• [Detected change data]:
=======

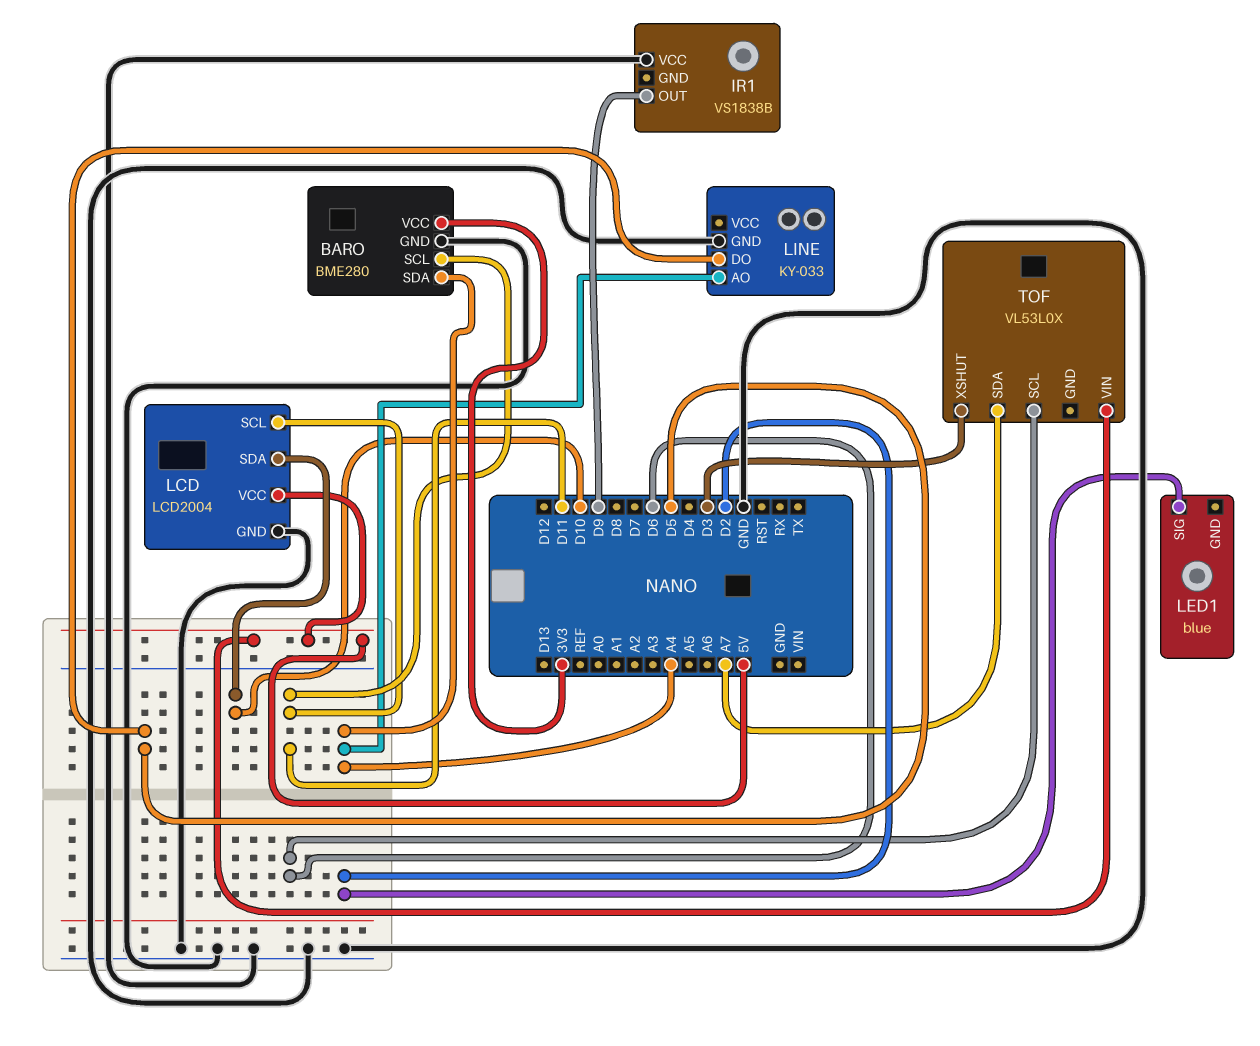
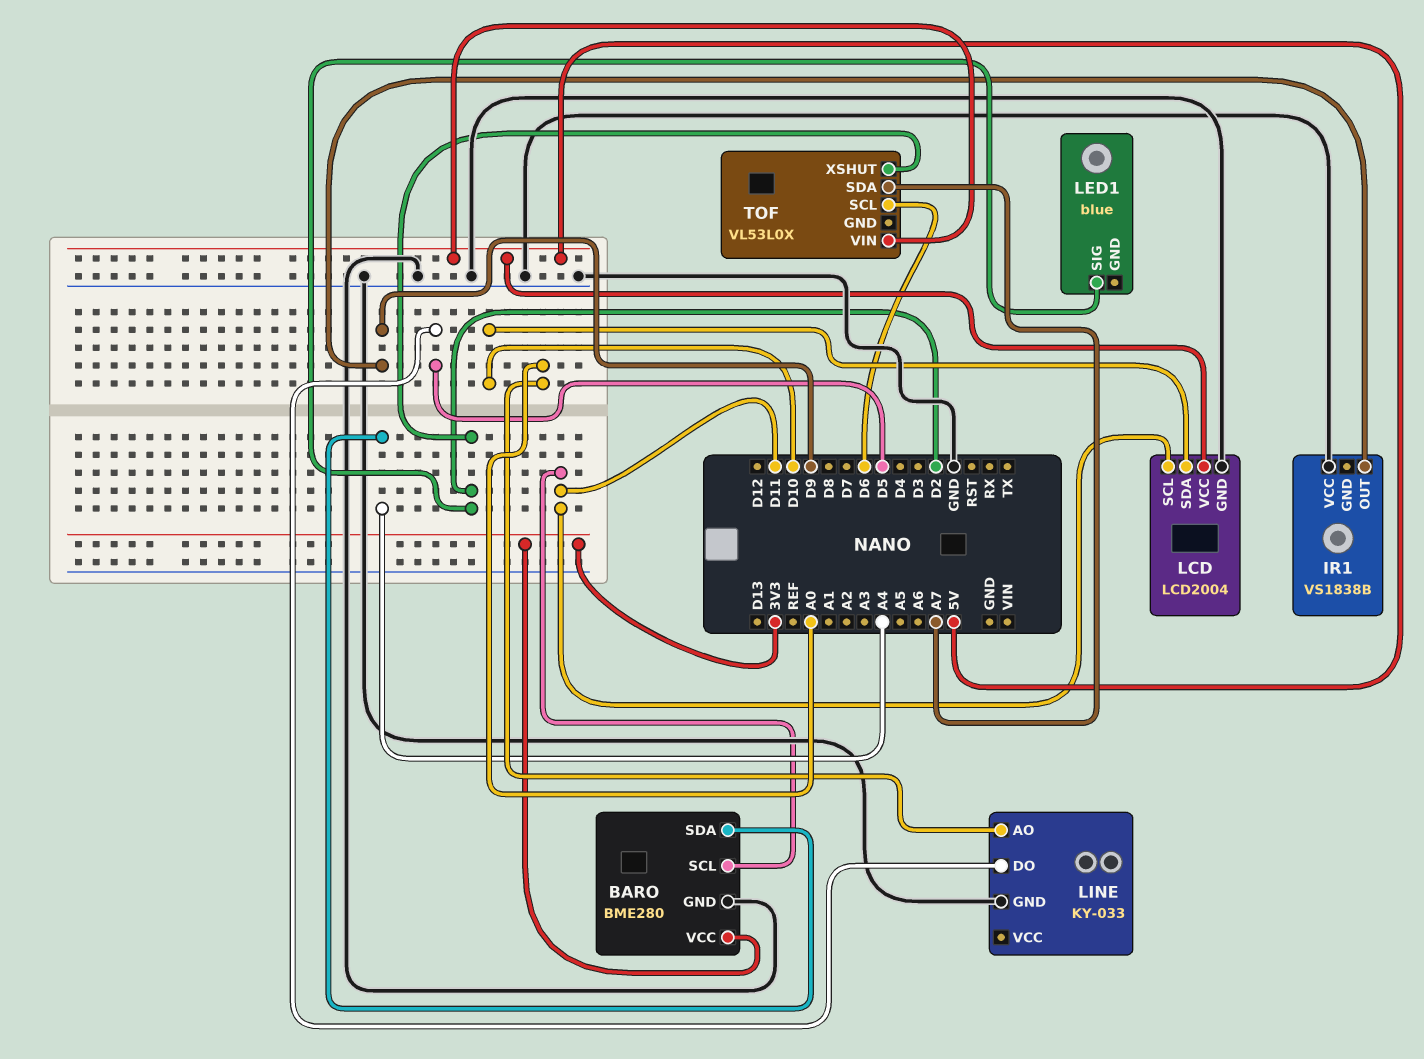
LINE pin AO: A4 -> A0
TOF pin XSHUT: D3 -> D2

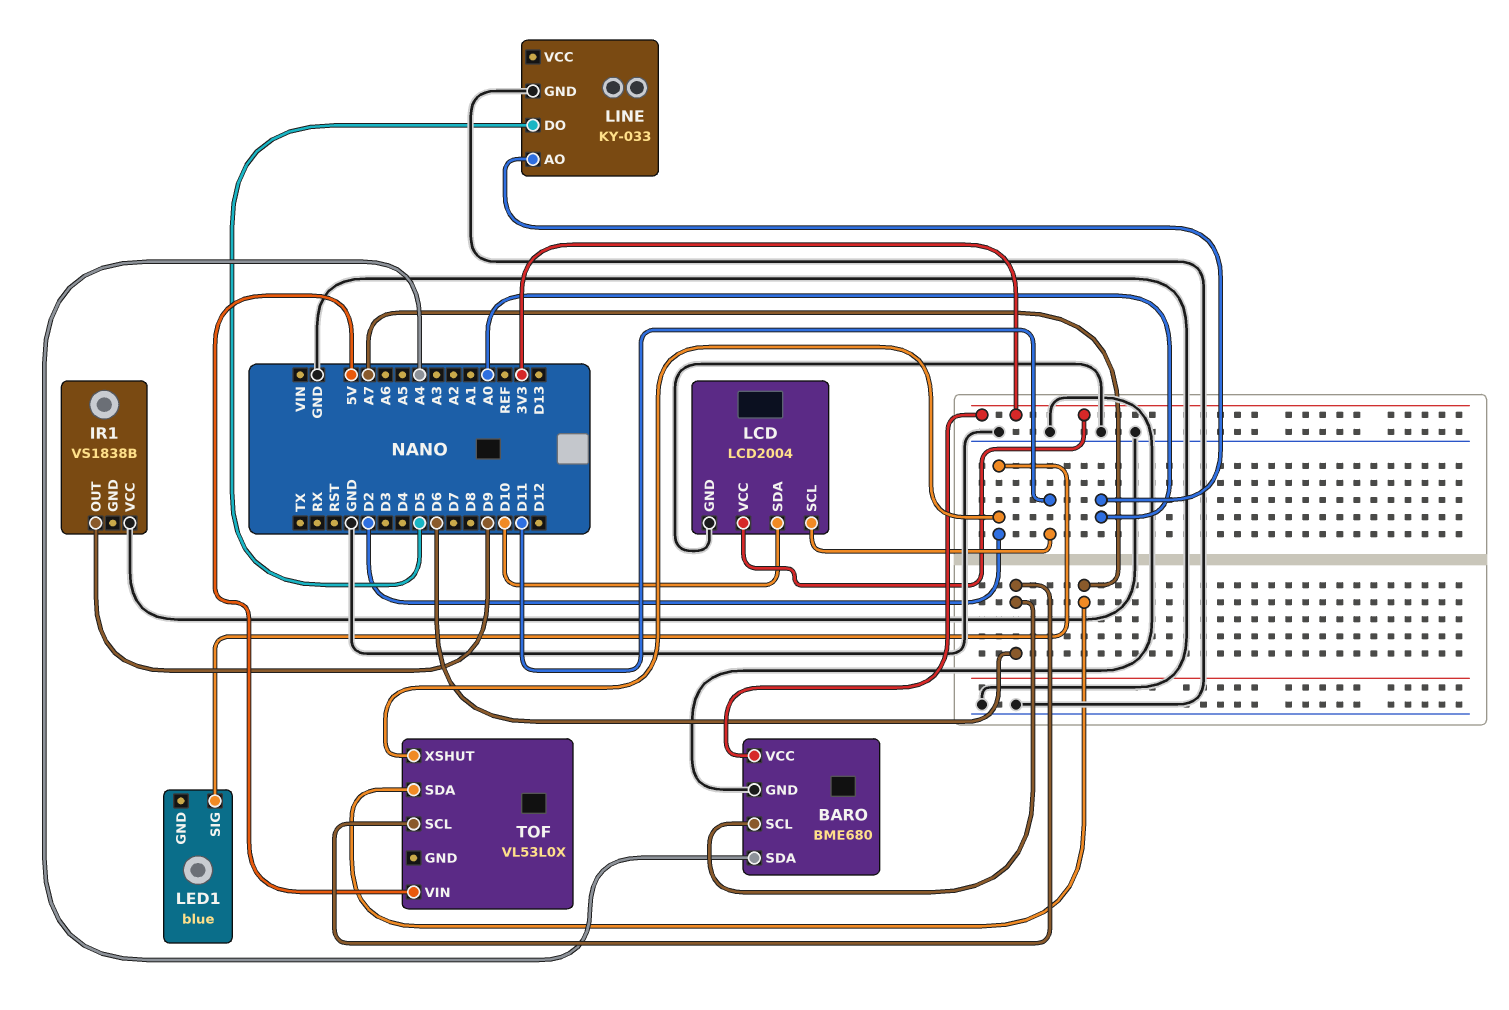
BARO: BME280 -> BME680
BARO pin SCL: D11 -> D6
LCD pin VCC: 5V -> 3V3

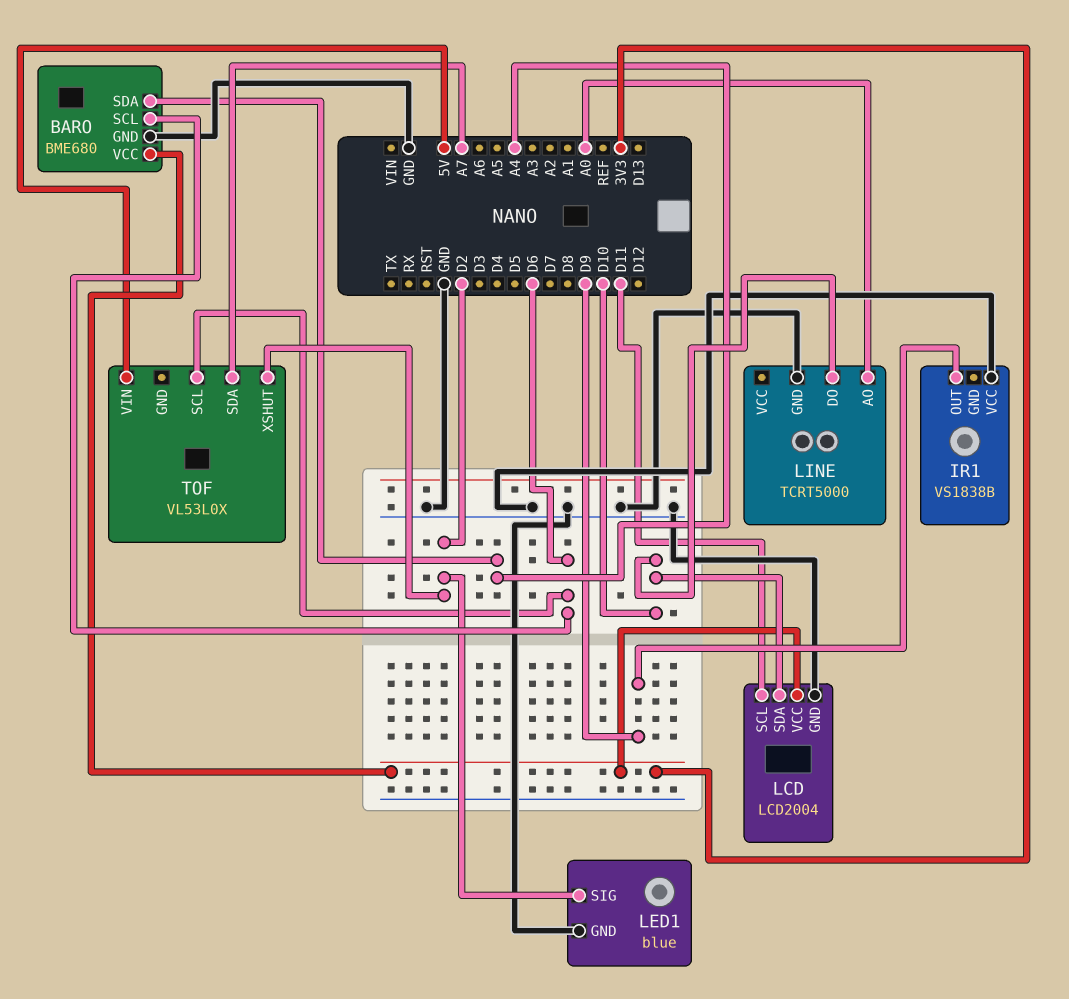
LED1 pin GND: none -> GND
LINE: KY-033 -> TCRT5000
LINE pin DO: D5 -> D10

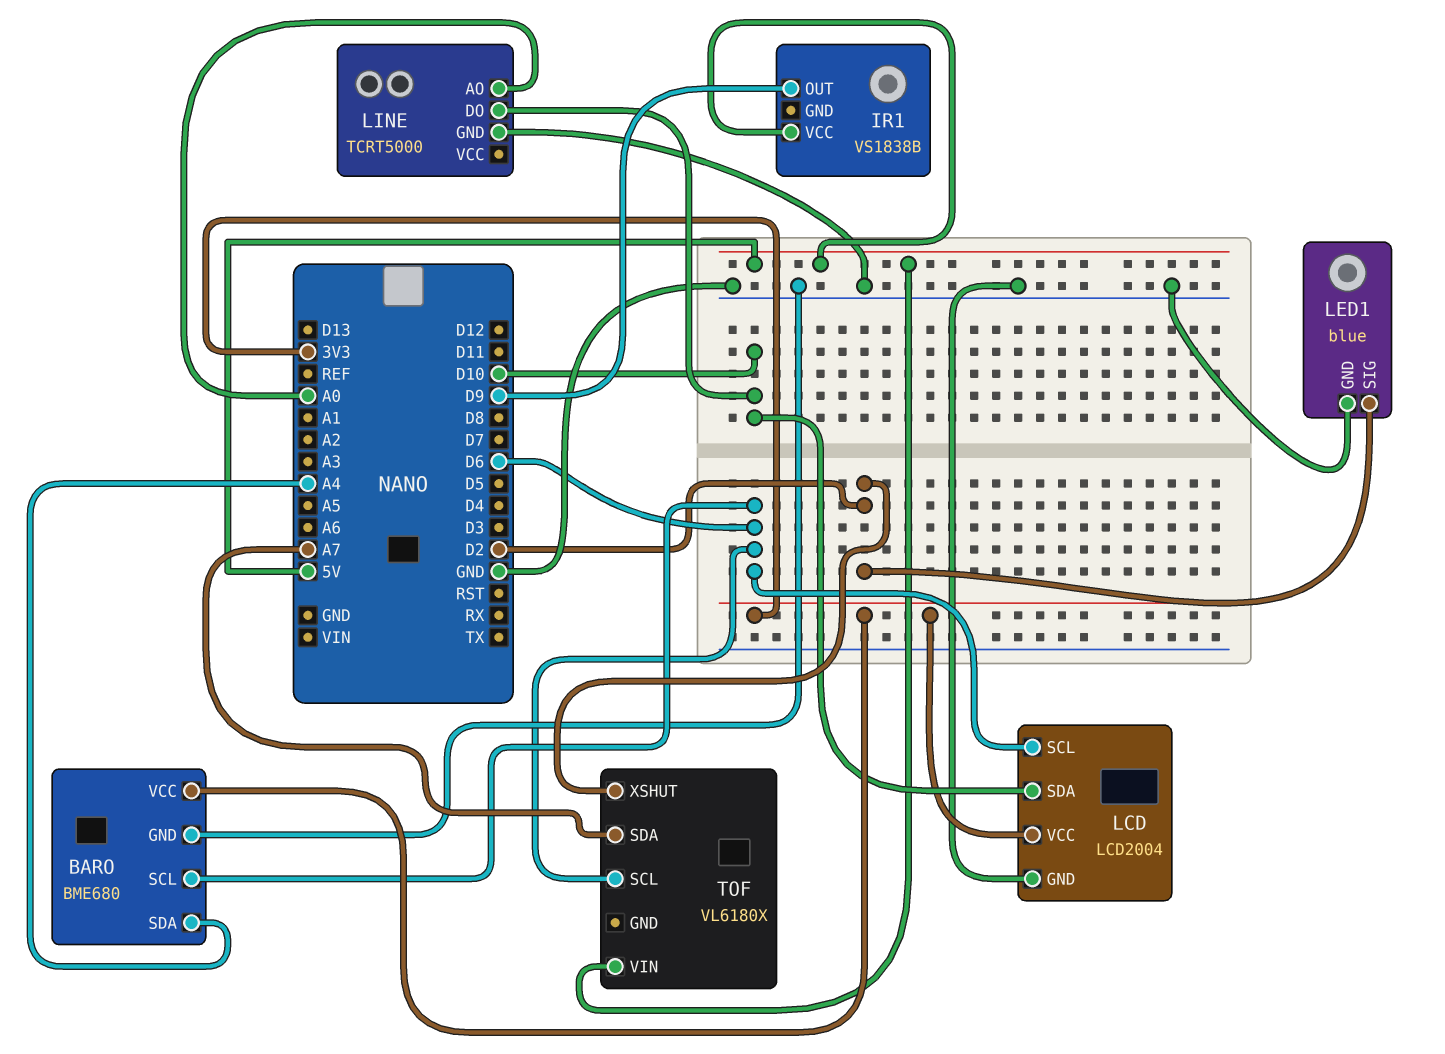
IR1 pin VCC: GND -> 5V
LCD pin SCL: D11 -> D6
TOF: VL53L0X -> VL6180X

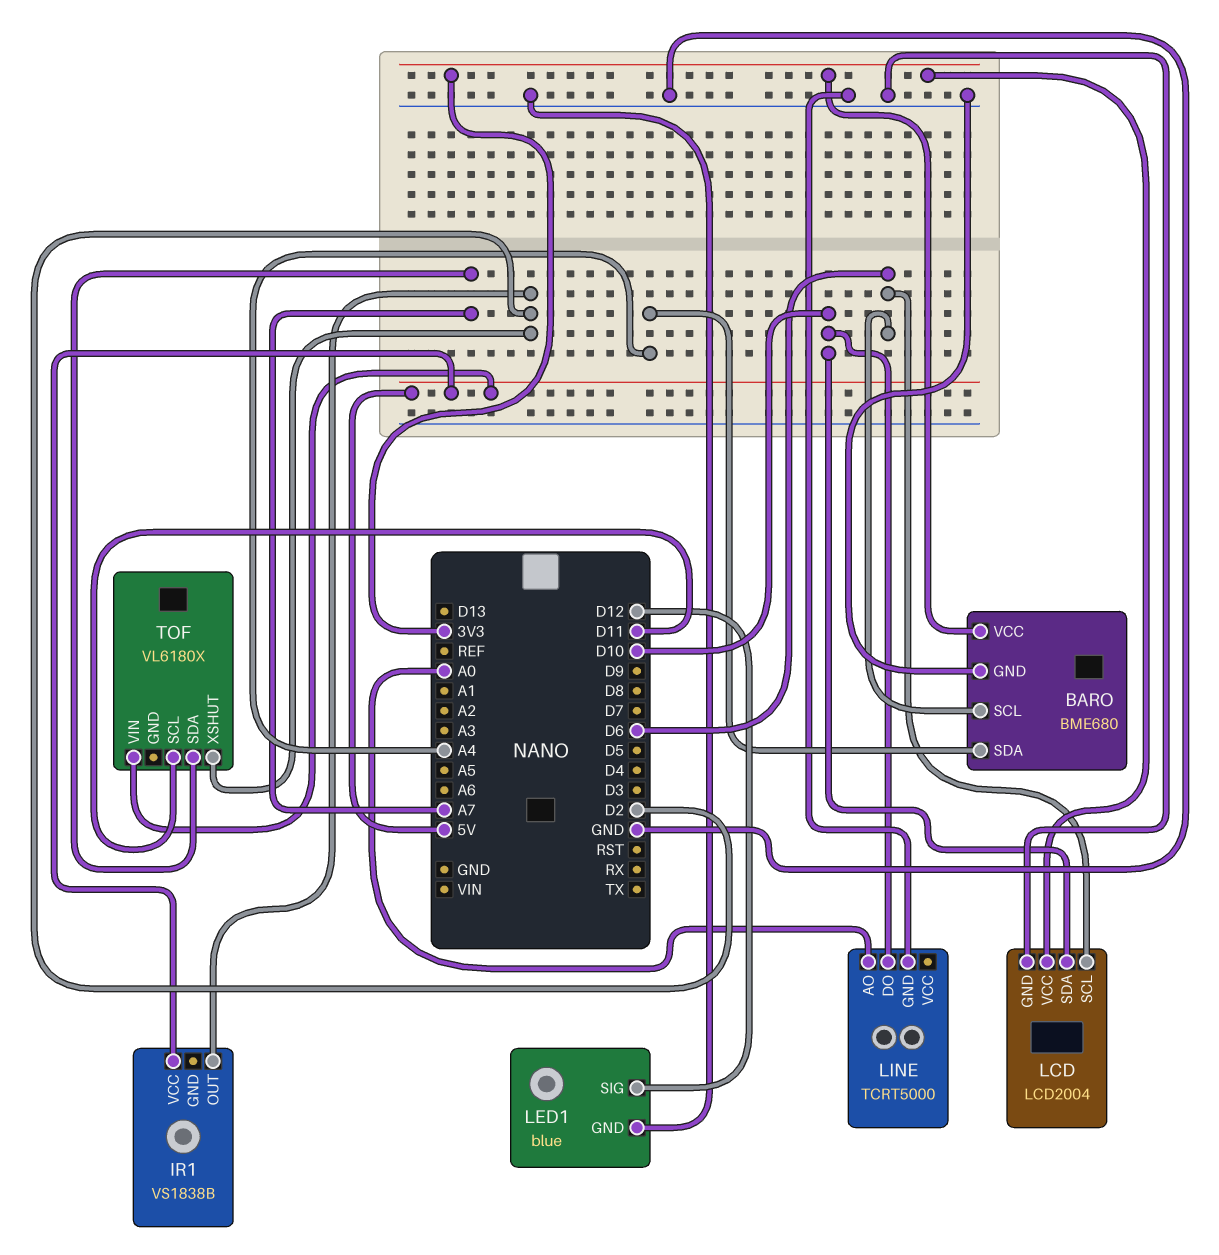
IR1 pin OUT: D9 -> D2
LED1 pin SIG: D2 -> D12
TOF pin SCL: D6 -> D11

=======

• [TASK STATEMENT]: Skip the pictures and give the entries above again word for word.

• [EXERCISE OUTPUT]:
LINE pin AO: A4 -> A0
TOF pin XSHUT: D3 -> D2

BARO: BME280 -> BME680
BARO pin SCL: D11 -> D6
LCD pin VCC: 5V -> 3V3

LED1 pin GND: none -> GND
LINE: KY-033 -> TCRT5000
LINE pin DO: D5 -> D10

IR1 pin VCC: GND -> 5V
LCD pin SCL: D11 -> D6
TOF: VL53L0X -> VL6180X

IR1 pin OUT: D9 -> D2
LED1 pin SIG: D2 -> D12
TOF pin SCL: D6 -> D11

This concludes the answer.